EXERCISE DATA >>

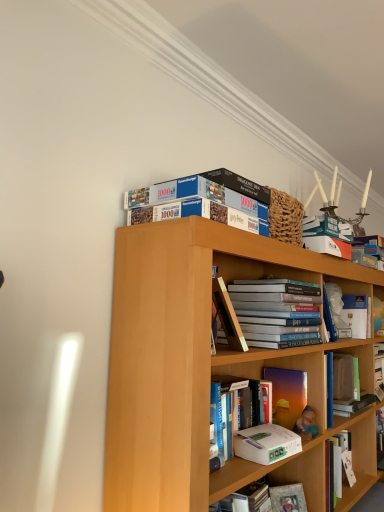
Question: Considering the relative positions of matte purple book at center, which is counted as the fifth book, starting from the left, and hardcover book at center, arranged as the 5th book when viewed from the right, in the image provided, is matte purple book at center, which is counted as the fifth book, starting from the left, to the right of hardcover book at center, arranged as the 5th book when viewed from the right, from the viewer's perspective?

Choices:
 (A) yes
 (B) no

Answer: (A)

Question: Can you confirm if matte purple book at center, which is counted as the fifth book, starting from the left, is positioned to the left of hardcover book at center, arranged as the 5th book when viewed from the right?

Choices:
 (A) no
 (B) yes

Answer: (A)

Question: Would you say hardcover book at center, which ranks as the 2th book in left-to-right order, is part of matte purple book at center, which appears as the second book when viewed from the right,'s contents?

Choices:
 (A) no
 (B) yes

Answer: (A)

Question: Can you confirm if matte purple book at center, which is counted as the fifth book, starting from the left, is bigger than hardcover book at center, which ranks as the 2th book in left-to-right order?

Choices:
 (A) yes
 (B) no

Answer: (B)

Question: Considering the relative sizes of matte purple book at center, which is counted as the fifth book, starting from the left, and hardcover book at center, arranged as the 5th book when viewed from the right, in the image provided, is matte purple book at center, which is counted as the fifth book, starting from the left, wider than hardcover book at center, arranged as the 5th book when viewed from the right,?

Choices:
 (A) yes
 (B) no

Answer: (A)

Question: Can you confirm if matte purple book at center, which is counted as the fifth book, starting from the left, is smaller than hardcover book at center, which ranks as the 2th book in left-to-right order?

Choices:
 (A) no
 (B) yes

Answer: (B)

Question: Is white matte book at center-right, which appears as the first book when viewed from the right, at the back of hardcover book at center, which is the fourth book from right to left?

Choices:
 (A) yes
 (B) no

Answer: (B)

Question: Could white matte book at center-right, which appears as the first book when viewed from the right, be considered to be inside hardcover book at center, which is the fourth book from right to left?

Choices:
 (A) no
 (B) yes

Answer: (A)

Question: Is hardcover book at center, positioned as the 3th book in left-to-right order, smaller than white matte book at center-right, which appears as the first book when viewed from the right?

Choices:
 (A) no
 (B) yes

Answer: (A)

Question: Are hardcover book at center, positioned as the 3th book in left-to-right order, and white matte book at center-right, marked as the 6th book in a left-to-right arrangement, far apart?

Choices:
 (A) yes
 (B) no

Answer: (B)

Question: Considering the relative positions of hardcover book at center, positioned as the 3th book in left-to-right order, and white matte book at center-right, marked as the 6th book in a left-to-right arrangement, in the image provided, is hardcover book at center, positioned as the 3th book in left-to-right order, to the left of white matte book at center-right, marked as the 6th book in a left-to-right arrangement, from the viewer's perspective?

Choices:
 (A) no
 (B) yes

Answer: (B)

Question: From the image's perspective, does hardcover book at center, which is the fourth book from right to left, appear lower than white matte book at center-right, marked as the 6th book in a left-to-right arrangement?

Choices:
 (A) no
 (B) yes

Answer: (B)

Question: From a real-world perspective, is white matte paperback book at center, the 1th paperback book viewed from the front, positioned under matte purple book at center, which appears as the second book when viewed from the right, based on gravity?

Choices:
 (A) no
 (B) yes

Answer: (B)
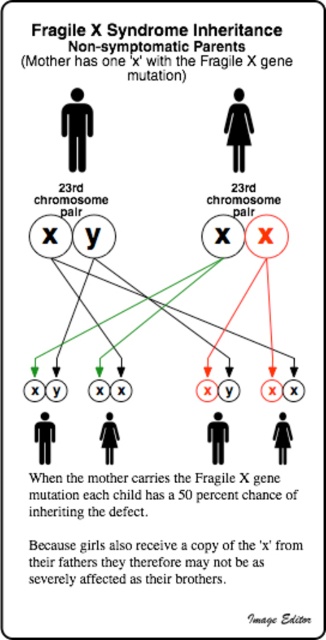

TASK BRIEF >> Find every line in the items above that contains the string "second", treating uppercase and lowercase as different, and copy each of those lines out.

TASK ANSWER >>
Question: Would you say hardcover book at center, which ranks as the 2th book in left-to-right order, is part of matte purple book at center, which appears as the second book when viewed from the right,'s contents?
Question: From a real-world perspective, is white matte paperback book at center, the 1th paperback book viewed from the front, positioned under matte purple book at center, which appears as the second book when viewed from the right, based on gravity?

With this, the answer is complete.